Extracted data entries
* * *

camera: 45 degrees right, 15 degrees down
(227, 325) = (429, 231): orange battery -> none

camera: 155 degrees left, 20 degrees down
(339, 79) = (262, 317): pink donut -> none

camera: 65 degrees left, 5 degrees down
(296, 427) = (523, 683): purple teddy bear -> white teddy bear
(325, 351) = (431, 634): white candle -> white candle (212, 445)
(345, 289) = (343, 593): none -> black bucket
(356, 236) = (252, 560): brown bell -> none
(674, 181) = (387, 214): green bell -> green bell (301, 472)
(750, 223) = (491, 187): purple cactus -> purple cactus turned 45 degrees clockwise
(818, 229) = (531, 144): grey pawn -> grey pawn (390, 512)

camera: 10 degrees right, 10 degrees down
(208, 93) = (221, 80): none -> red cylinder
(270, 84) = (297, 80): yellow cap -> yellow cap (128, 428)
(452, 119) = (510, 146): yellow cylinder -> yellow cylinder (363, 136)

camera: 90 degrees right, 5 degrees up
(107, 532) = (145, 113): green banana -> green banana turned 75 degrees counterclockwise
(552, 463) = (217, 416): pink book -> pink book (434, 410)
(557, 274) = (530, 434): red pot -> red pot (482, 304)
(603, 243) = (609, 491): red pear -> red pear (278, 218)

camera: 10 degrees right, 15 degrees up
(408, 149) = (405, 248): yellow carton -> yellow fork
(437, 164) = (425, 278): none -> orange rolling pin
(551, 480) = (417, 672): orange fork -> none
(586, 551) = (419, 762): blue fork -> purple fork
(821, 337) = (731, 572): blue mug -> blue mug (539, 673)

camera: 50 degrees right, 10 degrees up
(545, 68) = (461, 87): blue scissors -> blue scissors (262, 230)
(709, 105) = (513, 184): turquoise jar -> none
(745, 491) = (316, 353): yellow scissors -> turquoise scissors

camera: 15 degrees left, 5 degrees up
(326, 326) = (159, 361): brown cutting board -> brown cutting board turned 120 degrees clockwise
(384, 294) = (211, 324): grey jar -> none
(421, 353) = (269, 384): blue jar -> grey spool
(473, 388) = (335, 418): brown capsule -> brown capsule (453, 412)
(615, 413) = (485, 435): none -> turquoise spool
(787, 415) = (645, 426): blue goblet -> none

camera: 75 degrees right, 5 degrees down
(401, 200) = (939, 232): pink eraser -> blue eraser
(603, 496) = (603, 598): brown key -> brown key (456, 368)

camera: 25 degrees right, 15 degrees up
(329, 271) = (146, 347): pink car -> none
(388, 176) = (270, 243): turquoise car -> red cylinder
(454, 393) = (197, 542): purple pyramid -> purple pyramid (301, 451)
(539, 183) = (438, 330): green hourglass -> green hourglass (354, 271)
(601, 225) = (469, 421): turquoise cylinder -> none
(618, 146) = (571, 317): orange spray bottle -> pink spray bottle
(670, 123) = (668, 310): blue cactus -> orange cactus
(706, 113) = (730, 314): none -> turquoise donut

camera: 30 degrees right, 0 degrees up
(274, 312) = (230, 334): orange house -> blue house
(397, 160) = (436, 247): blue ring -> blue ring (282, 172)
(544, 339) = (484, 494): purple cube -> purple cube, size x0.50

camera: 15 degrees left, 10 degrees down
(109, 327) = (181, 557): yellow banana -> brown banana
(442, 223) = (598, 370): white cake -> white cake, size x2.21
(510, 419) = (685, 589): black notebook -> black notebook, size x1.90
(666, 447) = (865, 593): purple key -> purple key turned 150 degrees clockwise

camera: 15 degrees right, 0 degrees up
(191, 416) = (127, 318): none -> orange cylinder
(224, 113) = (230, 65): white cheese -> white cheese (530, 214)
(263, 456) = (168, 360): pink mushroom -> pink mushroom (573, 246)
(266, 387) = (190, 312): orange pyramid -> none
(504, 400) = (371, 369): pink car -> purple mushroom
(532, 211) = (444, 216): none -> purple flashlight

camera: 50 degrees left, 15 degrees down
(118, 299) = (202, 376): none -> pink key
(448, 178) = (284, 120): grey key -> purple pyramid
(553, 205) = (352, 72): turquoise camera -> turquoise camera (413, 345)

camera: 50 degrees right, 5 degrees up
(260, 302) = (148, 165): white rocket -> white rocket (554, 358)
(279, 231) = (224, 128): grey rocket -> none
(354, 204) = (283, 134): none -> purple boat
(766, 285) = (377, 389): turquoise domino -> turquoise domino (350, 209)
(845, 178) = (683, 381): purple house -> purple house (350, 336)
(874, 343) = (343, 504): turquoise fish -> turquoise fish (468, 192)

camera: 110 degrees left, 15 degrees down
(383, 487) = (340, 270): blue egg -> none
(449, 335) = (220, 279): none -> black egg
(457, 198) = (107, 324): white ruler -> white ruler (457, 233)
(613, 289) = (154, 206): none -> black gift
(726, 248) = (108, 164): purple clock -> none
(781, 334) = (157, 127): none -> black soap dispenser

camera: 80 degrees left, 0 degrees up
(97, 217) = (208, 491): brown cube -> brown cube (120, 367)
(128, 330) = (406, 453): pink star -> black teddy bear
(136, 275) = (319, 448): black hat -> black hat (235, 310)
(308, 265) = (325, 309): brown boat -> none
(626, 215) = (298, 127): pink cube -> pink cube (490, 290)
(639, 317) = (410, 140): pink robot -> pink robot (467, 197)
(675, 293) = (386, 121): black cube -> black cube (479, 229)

* * *

| Exercise prompt |
Of all the entries above, retype exactly the lines from the line with "(603, 243) = (609, 491): red" to the line with "(326, 326) = (159, 361): brown", both included, and no others.

| Output of the task |
(603, 243) = (609, 491): red pear -> red pear (278, 218)

camera: 10 degrees right, 15 degrees up
(408, 149) = (405, 248): yellow carton -> yellow fork
(437, 164) = (425, 278): none -> orange rolling pin
(551, 480) = (417, 672): orange fork -> none
(586, 551) = (419, 762): blue fork -> purple fork
(821, 337) = (731, 572): blue mug -> blue mug (539, 673)

camera: 50 degrees right, 10 degrees up
(545, 68) = (461, 87): blue scissors -> blue scissors (262, 230)
(709, 105) = (513, 184): turquoise jar -> none
(745, 491) = (316, 353): yellow scissors -> turquoise scissors

camera: 15 degrees left, 5 degrees up
(326, 326) = (159, 361): brown cutting board -> brown cutting board turned 120 degrees clockwise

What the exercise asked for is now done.